**EXERCISE**
Reproduce, from the lines below, exactly the stretch that begins at the line containing "blue spinning top" and ends at the line containing "orange bucket [409,112,477,192]", both included.

**DATA FOR THE TASK**

********

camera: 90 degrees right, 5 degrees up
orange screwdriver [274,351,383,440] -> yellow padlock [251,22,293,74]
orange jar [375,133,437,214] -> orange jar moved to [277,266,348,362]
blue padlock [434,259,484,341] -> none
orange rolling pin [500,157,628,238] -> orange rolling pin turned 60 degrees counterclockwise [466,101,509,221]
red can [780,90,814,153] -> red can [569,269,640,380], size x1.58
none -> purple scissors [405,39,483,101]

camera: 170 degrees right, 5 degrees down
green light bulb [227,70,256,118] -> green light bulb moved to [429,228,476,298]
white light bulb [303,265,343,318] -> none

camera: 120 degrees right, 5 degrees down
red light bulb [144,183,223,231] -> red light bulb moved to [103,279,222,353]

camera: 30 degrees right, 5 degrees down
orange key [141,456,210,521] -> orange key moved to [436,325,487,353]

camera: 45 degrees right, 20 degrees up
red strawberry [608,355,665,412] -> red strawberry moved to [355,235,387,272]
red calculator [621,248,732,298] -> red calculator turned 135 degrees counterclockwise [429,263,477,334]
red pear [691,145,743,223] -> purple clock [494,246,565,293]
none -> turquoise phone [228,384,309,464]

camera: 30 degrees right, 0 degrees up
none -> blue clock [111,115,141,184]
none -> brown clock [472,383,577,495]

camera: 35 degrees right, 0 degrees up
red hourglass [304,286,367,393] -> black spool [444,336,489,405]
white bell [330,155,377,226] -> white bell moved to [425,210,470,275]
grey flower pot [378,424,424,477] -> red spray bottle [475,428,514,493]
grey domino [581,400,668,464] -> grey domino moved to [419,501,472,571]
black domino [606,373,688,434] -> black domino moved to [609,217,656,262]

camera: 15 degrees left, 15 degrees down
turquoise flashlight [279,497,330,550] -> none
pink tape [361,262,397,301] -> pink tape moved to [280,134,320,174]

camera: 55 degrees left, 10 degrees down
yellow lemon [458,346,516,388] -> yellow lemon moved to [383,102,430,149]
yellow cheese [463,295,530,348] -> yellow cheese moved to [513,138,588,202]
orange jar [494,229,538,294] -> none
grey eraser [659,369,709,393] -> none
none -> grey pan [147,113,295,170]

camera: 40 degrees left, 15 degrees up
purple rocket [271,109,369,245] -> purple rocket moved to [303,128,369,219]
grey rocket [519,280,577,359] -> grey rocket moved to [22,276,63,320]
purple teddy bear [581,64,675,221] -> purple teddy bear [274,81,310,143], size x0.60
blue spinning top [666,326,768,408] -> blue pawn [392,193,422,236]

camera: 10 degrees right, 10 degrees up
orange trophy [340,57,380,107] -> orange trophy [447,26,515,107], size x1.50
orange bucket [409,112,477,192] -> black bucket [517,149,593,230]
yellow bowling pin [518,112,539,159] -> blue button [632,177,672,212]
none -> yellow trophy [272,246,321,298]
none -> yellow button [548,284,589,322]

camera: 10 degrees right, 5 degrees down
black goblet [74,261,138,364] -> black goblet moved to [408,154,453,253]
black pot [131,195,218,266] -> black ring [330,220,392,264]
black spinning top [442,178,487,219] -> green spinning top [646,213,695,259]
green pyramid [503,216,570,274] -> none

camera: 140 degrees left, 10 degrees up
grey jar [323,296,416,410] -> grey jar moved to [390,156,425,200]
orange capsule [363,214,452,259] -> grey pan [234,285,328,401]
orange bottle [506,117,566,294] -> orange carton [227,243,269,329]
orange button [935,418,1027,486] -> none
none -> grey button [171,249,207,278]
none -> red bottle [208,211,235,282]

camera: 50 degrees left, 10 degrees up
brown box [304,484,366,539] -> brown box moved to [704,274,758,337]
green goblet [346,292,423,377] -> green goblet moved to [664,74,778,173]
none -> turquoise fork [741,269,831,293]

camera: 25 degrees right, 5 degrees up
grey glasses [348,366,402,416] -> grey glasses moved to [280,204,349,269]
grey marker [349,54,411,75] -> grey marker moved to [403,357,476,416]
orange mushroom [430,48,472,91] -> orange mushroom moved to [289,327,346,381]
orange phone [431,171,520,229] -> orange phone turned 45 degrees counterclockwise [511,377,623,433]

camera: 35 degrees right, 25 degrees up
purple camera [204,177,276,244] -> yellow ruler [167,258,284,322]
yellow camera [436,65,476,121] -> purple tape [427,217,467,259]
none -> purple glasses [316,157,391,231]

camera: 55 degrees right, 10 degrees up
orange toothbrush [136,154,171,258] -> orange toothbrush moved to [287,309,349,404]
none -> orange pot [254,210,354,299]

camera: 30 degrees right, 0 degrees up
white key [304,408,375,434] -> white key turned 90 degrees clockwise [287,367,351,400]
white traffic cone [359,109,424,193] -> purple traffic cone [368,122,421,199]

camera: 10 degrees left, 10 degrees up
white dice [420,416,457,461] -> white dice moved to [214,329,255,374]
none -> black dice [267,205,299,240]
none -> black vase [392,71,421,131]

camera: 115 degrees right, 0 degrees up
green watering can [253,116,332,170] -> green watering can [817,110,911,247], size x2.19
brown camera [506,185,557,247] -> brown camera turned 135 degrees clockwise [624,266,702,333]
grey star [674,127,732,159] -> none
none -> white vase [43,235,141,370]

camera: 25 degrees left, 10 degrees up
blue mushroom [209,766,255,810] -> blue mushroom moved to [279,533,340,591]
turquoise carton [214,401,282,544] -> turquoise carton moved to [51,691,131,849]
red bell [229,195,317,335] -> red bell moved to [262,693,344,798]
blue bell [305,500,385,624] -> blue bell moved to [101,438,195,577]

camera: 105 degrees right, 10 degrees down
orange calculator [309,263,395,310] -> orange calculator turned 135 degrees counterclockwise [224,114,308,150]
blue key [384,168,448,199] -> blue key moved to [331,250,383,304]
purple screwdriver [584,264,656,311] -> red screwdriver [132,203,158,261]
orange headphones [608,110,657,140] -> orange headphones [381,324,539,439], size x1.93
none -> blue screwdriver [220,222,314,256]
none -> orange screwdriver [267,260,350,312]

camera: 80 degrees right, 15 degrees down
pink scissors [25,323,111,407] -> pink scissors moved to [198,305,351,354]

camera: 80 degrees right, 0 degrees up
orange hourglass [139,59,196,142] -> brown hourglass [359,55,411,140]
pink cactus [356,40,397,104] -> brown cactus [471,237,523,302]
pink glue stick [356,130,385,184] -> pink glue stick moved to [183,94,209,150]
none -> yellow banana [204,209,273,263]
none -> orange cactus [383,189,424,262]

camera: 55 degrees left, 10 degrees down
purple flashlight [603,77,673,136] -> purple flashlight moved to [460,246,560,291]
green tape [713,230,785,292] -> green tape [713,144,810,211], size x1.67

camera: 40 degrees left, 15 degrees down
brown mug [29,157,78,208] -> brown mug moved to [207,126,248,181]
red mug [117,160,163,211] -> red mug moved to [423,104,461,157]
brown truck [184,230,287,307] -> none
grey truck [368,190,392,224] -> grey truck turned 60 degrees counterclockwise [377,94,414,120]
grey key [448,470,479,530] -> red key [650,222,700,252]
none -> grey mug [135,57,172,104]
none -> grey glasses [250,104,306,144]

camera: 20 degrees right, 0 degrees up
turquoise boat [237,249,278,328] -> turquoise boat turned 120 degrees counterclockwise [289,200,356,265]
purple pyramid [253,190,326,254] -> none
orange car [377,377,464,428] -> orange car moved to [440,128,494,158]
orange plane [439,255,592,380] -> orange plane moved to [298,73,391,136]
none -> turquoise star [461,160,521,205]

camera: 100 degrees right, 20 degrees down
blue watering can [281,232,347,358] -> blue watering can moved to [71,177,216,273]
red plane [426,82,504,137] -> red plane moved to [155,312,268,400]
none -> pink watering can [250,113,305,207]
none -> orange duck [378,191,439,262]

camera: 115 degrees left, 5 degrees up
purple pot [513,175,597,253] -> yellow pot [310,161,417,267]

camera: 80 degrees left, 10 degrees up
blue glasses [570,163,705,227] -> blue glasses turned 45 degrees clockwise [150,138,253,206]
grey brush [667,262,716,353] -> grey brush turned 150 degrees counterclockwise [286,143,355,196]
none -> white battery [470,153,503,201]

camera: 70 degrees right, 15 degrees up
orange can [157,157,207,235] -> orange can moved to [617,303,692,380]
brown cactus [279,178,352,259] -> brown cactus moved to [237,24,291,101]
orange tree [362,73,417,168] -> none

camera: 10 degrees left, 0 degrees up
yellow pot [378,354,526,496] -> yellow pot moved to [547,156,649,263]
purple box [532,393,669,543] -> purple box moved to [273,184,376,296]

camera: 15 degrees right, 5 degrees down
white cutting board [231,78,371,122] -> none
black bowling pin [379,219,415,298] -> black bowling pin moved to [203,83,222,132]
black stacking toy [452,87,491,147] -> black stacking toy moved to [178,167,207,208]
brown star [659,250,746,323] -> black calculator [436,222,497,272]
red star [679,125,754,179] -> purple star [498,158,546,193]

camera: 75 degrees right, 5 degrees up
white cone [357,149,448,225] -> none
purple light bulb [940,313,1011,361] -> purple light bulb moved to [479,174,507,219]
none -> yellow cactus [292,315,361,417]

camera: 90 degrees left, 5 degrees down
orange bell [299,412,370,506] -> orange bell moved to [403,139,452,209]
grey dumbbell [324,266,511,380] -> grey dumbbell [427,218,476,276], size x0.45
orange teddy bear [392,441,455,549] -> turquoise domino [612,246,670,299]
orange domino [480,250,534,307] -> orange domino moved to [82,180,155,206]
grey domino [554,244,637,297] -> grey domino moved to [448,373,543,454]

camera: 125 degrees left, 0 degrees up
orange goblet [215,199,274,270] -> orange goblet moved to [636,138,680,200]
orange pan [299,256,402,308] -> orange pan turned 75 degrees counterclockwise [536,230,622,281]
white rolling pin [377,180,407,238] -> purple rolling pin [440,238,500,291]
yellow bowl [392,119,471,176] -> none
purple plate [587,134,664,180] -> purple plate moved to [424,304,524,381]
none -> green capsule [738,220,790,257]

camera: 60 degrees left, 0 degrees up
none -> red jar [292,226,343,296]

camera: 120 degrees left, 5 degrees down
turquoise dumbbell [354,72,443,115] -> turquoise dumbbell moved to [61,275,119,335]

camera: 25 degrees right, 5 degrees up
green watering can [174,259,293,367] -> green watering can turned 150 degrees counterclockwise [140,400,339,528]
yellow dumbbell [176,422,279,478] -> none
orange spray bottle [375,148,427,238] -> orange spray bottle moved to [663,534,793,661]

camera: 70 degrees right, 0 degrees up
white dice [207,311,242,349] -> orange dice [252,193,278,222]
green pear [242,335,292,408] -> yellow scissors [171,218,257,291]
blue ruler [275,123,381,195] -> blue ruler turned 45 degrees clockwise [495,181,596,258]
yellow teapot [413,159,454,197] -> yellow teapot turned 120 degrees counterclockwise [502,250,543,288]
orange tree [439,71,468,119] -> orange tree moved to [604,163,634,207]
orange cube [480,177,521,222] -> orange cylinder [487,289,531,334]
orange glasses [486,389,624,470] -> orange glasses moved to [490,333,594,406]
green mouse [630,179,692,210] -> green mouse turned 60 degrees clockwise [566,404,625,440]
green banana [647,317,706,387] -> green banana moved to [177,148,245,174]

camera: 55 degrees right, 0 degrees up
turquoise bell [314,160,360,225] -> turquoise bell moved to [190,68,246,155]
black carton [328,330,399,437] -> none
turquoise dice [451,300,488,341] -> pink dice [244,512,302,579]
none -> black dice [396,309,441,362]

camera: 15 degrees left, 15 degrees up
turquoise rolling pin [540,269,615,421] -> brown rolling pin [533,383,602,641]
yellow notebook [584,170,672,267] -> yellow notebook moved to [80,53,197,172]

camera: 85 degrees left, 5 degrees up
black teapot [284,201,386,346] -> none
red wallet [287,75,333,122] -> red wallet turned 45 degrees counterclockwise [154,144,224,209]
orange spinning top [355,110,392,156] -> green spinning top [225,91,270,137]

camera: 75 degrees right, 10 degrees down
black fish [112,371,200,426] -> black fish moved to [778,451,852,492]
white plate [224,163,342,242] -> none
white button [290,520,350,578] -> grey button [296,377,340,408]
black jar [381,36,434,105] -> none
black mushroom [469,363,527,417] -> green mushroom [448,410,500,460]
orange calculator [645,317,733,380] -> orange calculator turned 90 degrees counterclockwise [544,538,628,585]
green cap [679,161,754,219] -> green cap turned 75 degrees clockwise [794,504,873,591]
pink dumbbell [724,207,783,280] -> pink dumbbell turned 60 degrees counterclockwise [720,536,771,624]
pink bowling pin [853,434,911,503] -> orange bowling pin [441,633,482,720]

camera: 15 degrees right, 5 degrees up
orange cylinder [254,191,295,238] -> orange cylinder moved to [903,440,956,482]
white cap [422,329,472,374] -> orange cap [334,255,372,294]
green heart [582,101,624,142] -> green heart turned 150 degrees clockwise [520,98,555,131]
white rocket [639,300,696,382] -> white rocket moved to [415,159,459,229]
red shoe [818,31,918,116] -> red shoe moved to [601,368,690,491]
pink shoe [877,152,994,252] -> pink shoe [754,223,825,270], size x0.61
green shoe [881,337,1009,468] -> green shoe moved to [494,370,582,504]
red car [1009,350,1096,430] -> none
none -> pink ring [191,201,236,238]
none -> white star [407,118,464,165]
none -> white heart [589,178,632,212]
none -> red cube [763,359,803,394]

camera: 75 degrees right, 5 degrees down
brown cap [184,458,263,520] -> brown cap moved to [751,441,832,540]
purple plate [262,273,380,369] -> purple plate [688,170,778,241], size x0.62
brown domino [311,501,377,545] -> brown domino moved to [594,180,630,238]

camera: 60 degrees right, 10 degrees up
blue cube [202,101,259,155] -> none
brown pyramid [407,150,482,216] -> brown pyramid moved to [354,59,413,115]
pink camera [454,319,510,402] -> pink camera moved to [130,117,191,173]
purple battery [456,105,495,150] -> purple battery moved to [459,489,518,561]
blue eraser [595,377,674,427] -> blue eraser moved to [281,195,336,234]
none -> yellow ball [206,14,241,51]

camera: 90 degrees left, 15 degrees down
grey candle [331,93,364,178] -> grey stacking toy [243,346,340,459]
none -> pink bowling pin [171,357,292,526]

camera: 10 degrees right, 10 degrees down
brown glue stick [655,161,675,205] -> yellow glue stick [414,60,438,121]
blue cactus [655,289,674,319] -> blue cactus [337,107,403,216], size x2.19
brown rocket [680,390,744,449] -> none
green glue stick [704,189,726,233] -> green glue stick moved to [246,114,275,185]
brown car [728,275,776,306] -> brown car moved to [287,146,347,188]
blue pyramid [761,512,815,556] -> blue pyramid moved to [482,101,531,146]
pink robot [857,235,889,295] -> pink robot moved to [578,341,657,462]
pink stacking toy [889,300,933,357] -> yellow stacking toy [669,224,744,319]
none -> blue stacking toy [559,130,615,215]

********

**WRITTEN REPLY**
blue spinning top [666,326,768,408] -> blue pawn [392,193,422,236]

camera: 10 degrees right, 10 degrees up
orange trophy [340,57,380,107] -> orange trophy [447,26,515,107], size x1.50
orange bucket [409,112,477,192] -> black bucket [517,149,593,230]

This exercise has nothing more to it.